### Assignment
Copy out each line below exactly as it appears.

>>>

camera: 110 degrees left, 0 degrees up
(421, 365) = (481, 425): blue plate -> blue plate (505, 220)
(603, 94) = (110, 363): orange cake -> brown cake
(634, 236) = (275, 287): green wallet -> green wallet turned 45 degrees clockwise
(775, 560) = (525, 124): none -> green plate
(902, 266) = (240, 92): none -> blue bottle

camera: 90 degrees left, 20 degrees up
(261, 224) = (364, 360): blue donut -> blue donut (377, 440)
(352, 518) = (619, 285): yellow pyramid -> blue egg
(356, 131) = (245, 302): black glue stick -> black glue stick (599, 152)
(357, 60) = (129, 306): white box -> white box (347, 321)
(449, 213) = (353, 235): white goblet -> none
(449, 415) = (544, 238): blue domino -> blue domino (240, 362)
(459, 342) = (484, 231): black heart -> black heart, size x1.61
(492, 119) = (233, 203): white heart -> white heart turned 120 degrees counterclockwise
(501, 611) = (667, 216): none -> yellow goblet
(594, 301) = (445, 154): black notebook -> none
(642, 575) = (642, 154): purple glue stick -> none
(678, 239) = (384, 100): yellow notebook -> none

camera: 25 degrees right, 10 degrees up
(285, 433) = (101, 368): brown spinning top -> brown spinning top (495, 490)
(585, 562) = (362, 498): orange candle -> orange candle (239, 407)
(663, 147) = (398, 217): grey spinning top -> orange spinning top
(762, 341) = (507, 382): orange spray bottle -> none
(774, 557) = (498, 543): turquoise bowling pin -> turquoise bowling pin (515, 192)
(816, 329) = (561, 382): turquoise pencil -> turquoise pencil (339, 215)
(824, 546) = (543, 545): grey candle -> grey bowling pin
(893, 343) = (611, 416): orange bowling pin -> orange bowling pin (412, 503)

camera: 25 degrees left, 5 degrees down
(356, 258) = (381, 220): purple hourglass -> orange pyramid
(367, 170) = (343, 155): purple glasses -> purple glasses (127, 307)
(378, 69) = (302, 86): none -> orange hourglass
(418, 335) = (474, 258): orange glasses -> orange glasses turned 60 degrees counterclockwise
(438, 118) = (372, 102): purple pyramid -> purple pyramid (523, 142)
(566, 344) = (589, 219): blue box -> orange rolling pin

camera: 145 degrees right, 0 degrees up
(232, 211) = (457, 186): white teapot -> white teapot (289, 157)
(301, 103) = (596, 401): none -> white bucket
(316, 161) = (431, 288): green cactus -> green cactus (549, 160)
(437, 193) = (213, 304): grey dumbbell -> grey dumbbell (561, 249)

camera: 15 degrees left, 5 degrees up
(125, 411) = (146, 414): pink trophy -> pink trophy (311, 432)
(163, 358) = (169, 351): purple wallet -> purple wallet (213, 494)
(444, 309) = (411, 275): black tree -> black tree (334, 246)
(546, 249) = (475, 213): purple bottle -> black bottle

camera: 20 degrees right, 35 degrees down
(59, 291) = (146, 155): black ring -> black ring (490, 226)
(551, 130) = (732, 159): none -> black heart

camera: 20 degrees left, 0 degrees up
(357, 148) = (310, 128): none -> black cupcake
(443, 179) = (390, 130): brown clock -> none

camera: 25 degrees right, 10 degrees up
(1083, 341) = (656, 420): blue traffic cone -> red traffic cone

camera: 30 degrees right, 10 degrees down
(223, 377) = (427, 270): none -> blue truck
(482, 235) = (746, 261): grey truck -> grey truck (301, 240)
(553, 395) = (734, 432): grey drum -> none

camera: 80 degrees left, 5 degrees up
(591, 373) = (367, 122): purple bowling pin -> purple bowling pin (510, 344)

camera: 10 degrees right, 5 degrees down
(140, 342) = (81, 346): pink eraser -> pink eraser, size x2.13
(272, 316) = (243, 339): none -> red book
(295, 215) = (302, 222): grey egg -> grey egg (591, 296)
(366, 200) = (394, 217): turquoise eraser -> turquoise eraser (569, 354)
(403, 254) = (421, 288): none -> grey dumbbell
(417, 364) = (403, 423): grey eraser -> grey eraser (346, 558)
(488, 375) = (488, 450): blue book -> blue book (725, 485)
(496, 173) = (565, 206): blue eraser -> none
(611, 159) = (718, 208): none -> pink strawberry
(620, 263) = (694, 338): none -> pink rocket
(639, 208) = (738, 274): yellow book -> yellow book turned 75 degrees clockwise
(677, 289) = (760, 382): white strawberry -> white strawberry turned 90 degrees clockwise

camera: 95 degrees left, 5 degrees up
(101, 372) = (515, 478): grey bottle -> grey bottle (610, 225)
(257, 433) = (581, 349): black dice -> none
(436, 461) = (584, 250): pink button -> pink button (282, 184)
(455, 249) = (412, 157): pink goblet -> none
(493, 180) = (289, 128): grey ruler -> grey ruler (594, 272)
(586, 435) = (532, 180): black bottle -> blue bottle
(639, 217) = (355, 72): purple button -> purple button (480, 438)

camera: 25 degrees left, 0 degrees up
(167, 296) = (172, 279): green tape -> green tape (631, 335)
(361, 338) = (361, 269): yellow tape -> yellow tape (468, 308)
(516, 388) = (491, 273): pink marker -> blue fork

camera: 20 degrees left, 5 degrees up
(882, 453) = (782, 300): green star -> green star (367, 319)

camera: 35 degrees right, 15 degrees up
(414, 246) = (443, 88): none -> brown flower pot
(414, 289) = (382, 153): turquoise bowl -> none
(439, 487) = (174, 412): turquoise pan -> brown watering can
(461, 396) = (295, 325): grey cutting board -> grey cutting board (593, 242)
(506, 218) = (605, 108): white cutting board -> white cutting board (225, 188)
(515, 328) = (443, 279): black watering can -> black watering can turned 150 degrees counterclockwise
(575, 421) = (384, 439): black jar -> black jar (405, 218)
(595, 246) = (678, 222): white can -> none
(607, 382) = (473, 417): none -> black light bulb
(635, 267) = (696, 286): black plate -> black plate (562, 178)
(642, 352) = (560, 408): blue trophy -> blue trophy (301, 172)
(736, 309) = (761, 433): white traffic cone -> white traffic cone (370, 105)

<<<

### Written response
camera: 110 degrees left, 0 degrees up
(421, 365) = (481, 425): blue plate -> blue plate (505, 220)
(603, 94) = (110, 363): orange cake -> brown cake
(634, 236) = (275, 287): green wallet -> green wallet turned 45 degrees clockwise
(775, 560) = (525, 124): none -> green plate
(902, 266) = (240, 92): none -> blue bottle

camera: 90 degrees left, 20 degrees up
(261, 224) = (364, 360): blue donut -> blue donut (377, 440)
(352, 518) = (619, 285): yellow pyramid -> blue egg
(356, 131) = (245, 302): black glue stick -> black glue stick (599, 152)
(357, 60) = (129, 306): white box -> white box (347, 321)
(449, 213) = (353, 235): white goblet -> none
(449, 415) = (544, 238): blue domino -> blue domino (240, 362)
(459, 342) = (484, 231): black heart -> black heart, size x1.61
(492, 119) = (233, 203): white heart -> white heart turned 120 degrees counterclockwise
(501, 611) = (667, 216): none -> yellow goblet
(594, 301) = (445, 154): black notebook -> none
(642, 575) = (642, 154): purple glue stick -> none
(678, 239) = (384, 100): yellow notebook -> none

camera: 25 degrees right, 10 degrees up
(285, 433) = (101, 368): brown spinning top -> brown spinning top (495, 490)
(585, 562) = (362, 498): orange candle -> orange candle (239, 407)
(663, 147) = (398, 217): grey spinning top -> orange spinning top
(762, 341) = (507, 382): orange spray bottle -> none
(774, 557) = (498, 543): turquoise bowling pin -> turquoise bowling pin (515, 192)
(816, 329) = (561, 382): turquoise pencil -> turquoise pencil (339, 215)
(824, 546) = (543, 545): grey candle -> grey bowling pin
(893, 343) = (611, 416): orange bowling pin -> orange bowling pin (412, 503)

camera: 25 degrees left, 5 degrees down
(356, 258) = (381, 220): purple hourglass -> orange pyramid
(367, 170) = (343, 155): purple glasses -> purple glasses (127, 307)
(378, 69) = (302, 86): none -> orange hourglass
(418, 335) = (474, 258): orange glasses -> orange glasses turned 60 degrees counterclockwise
(438, 118) = (372, 102): purple pyramid -> purple pyramid (523, 142)
(566, 344) = (589, 219): blue box -> orange rolling pin

camera: 145 degrees right, 0 degrees up
(232, 211) = (457, 186): white teapot -> white teapot (289, 157)
(301, 103) = (596, 401): none -> white bucket
(316, 161) = (431, 288): green cactus -> green cactus (549, 160)
(437, 193) = (213, 304): grey dumbbell -> grey dumbbell (561, 249)

camera: 15 degrees left, 5 degrees up
(125, 411) = (146, 414): pink trophy -> pink trophy (311, 432)
(163, 358) = (169, 351): purple wallet -> purple wallet (213, 494)
(444, 309) = (411, 275): black tree -> black tree (334, 246)
(546, 249) = (475, 213): purple bottle -> black bottle

camera: 20 degrees right, 35 degrees down
(59, 291) = (146, 155): black ring -> black ring (490, 226)
(551, 130) = (732, 159): none -> black heart

camera: 20 degrees left, 0 degrees up
(357, 148) = (310, 128): none -> black cupcake
(443, 179) = (390, 130): brown clock -> none

camera: 25 degrees right, 10 degrees up
(1083, 341) = (656, 420): blue traffic cone -> red traffic cone

camera: 30 degrees right, 10 degrees down
(223, 377) = (427, 270): none -> blue truck
(482, 235) = (746, 261): grey truck -> grey truck (301, 240)
(553, 395) = (734, 432): grey drum -> none

camera: 80 degrees left, 5 degrees up
(591, 373) = (367, 122): purple bowling pin -> purple bowling pin (510, 344)

camera: 10 degrees right, 5 degrees down
(140, 342) = (81, 346): pink eraser -> pink eraser, size x2.13
(272, 316) = (243, 339): none -> red book
(295, 215) = (302, 222): grey egg -> grey egg (591, 296)
(366, 200) = (394, 217): turquoise eraser -> turquoise eraser (569, 354)
(403, 254) = (421, 288): none -> grey dumbbell
(417, 364) = (403, 423): grey eraser -> grey eraser (346, 558)
(488, 375) = (488, 450): blue book -> blue book (725, 485)
(496, 173) = (565, 206): blue eraser -> none
(611, 159) = (718, 208): none -> pink strawberry
(620, 263) = (694, 338): none -> pink rocket
(639, 208) = (738, 274): yellow book -> yellow book turned 75 degrees clockwise
(677, 289) = (760, 382): white strawberry -> white strawberry turned 90 degrees clockwise

camera: 95 degrees left, 5 degrees up
(101, 372) = (515, 478): grey bottle -> grey bottle (610, 225)
(257, 433) = (581, 349): black dice -> none
(436, 461) = (584, 250): pink button -> pink button (282, 184)
(455, 249) = (412, 157): pink goblet -> none
(493, 180) = (289, 128): grey ruler -> grey ruler (594, 272)
(586, 435) = (532, 180): black bottle -> blue bottle
(639, 217) = (355, 72): purple button -> purple button (480, 438)

camera: 25 degrees left, 0 degrees up
(167, 296) = (172, 279): green tape -> green tape (631, 335)
(361, 338) = (361, 269): yellow tape -> yellow tape (468, 308)
(516, 388) = (491, 273): pink marker -> blue fork

camera: 20 degrees left, 5 degrees up
(882, 453) = (782, 300): green star -> green star (367, 319)

camera: 35 degrees right, 15 degrees up
(414, 246) = (443, 88): none -> brown flower pot
(414, 289) = (382, 153): turquoise bowl -> none
(439, 487) = (174, 412): turquoise pan -> brown watering can
(461, 396) = (295, 325): grey cutting board -> grey cutting board (593, 242)
(506, 218) = (605, 108): white cutting board -> white cutting board (225, 188)
(515, 328) = (443, 279): black watering can -> black watering can turned 150 degrees counterclockwise
(575, 421) = (384, 439): black jar -> black jar (405, 218)
(595, 246) = (678, 222): white can -> none
(607, 382) = (473, 417): none -> black light bulb
(635, 267) = (696, 286): black plate -> black plate (562, 178)
(642, 352) = (560, 408): blue trophy -> blue trophy (301, 172)
(736, 309) = (761, 433): white traffic cone -> white traffic cone (370, 105)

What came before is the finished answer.